=== Source material ===
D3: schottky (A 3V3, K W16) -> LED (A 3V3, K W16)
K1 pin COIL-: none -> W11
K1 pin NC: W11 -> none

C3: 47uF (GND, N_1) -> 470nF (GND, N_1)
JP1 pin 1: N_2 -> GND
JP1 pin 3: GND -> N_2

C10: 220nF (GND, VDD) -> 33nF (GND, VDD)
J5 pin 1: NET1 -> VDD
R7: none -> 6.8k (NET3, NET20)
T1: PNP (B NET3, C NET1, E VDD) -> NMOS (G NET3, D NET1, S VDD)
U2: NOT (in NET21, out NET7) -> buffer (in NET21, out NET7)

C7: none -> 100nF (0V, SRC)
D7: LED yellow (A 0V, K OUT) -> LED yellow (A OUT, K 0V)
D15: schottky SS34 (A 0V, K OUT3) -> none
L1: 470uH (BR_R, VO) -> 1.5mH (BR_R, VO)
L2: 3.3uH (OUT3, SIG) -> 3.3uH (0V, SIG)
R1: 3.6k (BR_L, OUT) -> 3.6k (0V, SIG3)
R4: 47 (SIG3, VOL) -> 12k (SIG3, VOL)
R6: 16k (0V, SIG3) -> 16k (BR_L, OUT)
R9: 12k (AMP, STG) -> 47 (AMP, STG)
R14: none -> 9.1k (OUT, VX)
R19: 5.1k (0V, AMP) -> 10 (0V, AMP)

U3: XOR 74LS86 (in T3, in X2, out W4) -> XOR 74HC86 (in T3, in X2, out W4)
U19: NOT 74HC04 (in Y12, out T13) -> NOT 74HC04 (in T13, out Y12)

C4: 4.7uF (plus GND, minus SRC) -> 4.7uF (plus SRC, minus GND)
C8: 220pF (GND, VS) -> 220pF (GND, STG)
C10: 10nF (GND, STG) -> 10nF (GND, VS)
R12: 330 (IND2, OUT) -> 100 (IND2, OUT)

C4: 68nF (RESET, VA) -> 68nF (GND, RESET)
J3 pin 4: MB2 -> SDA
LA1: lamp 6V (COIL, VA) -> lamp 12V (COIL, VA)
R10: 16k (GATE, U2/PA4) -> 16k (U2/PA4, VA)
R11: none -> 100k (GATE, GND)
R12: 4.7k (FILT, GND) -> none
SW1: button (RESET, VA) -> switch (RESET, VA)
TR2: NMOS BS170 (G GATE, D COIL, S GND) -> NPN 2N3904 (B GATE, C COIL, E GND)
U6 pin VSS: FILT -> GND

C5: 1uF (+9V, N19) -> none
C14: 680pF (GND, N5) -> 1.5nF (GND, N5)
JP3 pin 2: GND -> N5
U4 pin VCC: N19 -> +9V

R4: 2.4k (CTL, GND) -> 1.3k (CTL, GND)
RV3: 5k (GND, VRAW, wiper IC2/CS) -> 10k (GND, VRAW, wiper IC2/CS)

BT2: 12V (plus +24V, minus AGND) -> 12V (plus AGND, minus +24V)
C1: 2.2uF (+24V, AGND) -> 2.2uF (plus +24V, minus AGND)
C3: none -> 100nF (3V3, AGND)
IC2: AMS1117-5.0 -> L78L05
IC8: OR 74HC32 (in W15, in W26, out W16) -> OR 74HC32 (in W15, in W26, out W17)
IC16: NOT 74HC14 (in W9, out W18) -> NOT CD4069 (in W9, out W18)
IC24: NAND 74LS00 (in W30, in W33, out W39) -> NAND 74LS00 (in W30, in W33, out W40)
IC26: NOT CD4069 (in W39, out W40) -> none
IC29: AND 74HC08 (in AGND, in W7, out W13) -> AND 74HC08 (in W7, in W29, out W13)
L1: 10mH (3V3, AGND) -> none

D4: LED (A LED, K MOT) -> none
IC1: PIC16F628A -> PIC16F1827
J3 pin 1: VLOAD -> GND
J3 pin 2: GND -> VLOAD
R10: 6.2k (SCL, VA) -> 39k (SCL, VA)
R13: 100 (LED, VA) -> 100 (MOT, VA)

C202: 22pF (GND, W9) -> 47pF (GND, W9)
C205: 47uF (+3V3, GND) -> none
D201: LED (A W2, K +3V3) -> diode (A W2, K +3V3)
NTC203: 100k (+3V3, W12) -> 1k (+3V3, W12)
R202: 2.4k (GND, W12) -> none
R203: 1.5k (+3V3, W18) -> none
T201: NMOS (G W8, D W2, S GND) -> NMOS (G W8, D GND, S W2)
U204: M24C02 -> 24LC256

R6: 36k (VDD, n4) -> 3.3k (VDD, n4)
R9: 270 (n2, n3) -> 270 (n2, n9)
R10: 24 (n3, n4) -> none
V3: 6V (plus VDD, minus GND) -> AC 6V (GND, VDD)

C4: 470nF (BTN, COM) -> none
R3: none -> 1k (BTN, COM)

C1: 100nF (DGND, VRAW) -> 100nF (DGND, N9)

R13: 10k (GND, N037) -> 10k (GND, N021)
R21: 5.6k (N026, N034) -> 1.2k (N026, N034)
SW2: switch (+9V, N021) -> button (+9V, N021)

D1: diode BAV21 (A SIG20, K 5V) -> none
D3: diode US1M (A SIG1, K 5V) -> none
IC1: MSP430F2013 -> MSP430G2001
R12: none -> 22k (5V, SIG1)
===
(Work order)
In the data above, which lines lie between the line with "U4 pin VCC: N19 -> +9V" and the line with "C1: 2.2uF (+24V, AGND)", inclusive? Print those lines exactly and nothing else.

(Answer to this problem)
U4 pin VCC: N19 -> +9V

R4: 2.4k (CTL, GND) -> 1.3k (CTL, GND)
RV3: 5k (GND, VRAW, wiper IC2/CS) -> 10k (GND, VRAW, wiper IC2/CS)

BT2: 12V (plus +24V, minus AGND) -> 12V (plus AGND, minus +24V)
C1: 2.2uF (+24V, AGND) -> 2.2uF (plus +24V, minus AGND)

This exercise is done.